**TASK REQUIREMENTS:** Where "none" appears in a line of the entries below, that line should be copied.

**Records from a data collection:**
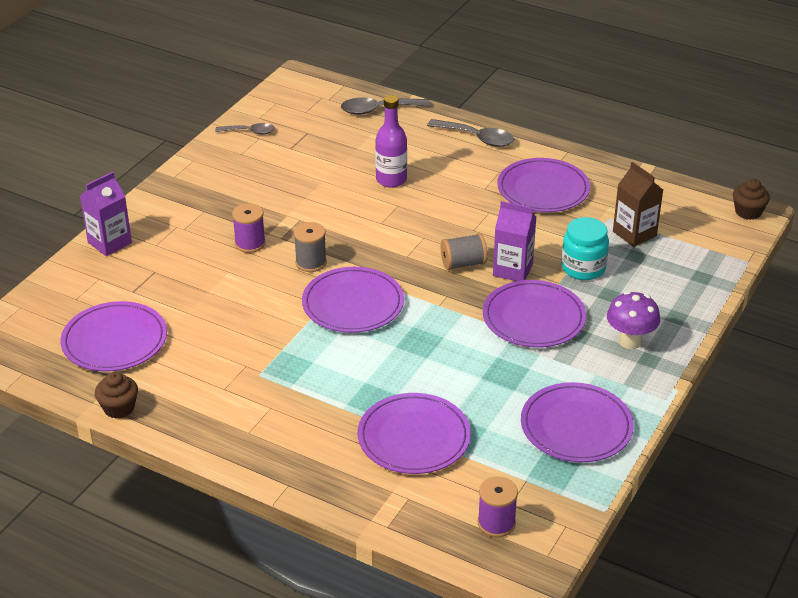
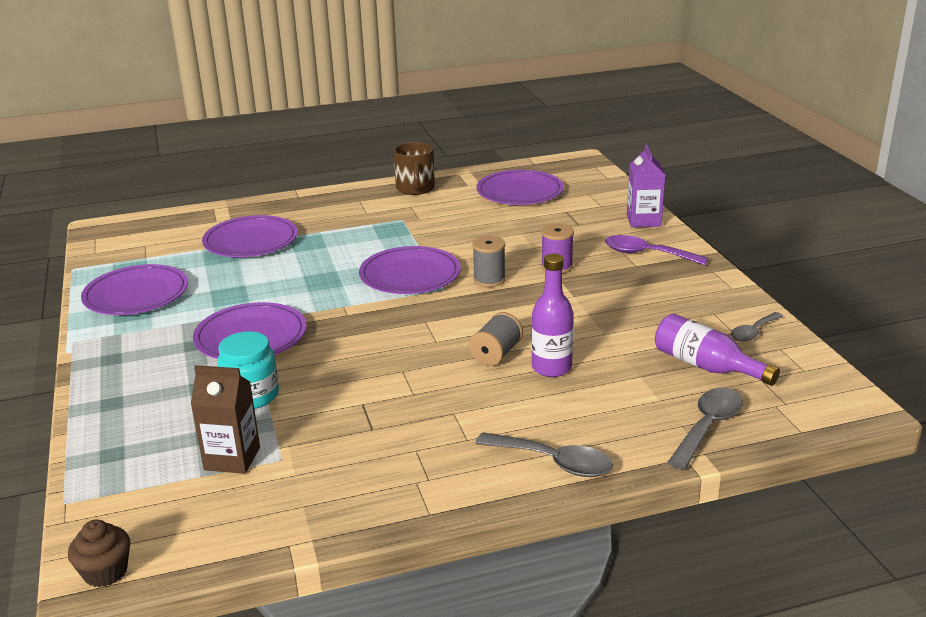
camera: 135 degrees right, 10 degrees down
brown cupcake [95,372,138,419] -> none
grey spoon [427,119,514,147] -> grey spoon turned 135 degrees counterclockwise [475,432,613,477]
grey spool [441,233,487,270] -> grey spool moved to [469,312,523,366]
purple spool [477,477,518,537] -> none
purple carton [493,201,537,281] -> none
purple plate [497,158,590,212] -> none
purple mushroom [607,291,660,349] -> none
none -> brown mug [394,142,435,195]
none -> purple spoon [605,235,708,265]
none -> purple bottle [655,313,780,386]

**RESULT FOR THIS TASK:**
brown cupcake [95,372,138,419] -> none
purple spool [477,477,518,537] -> none
purple carton [493,201,537,281] -> none
purple plate [497,158,590,212] -> none
purple mushroom [607,291,660,349] -> none
none -> brown mug [394,142,435,195]
none -> purple spoon [605,235,708,265]
none -> purple bottle [655,313,780,386]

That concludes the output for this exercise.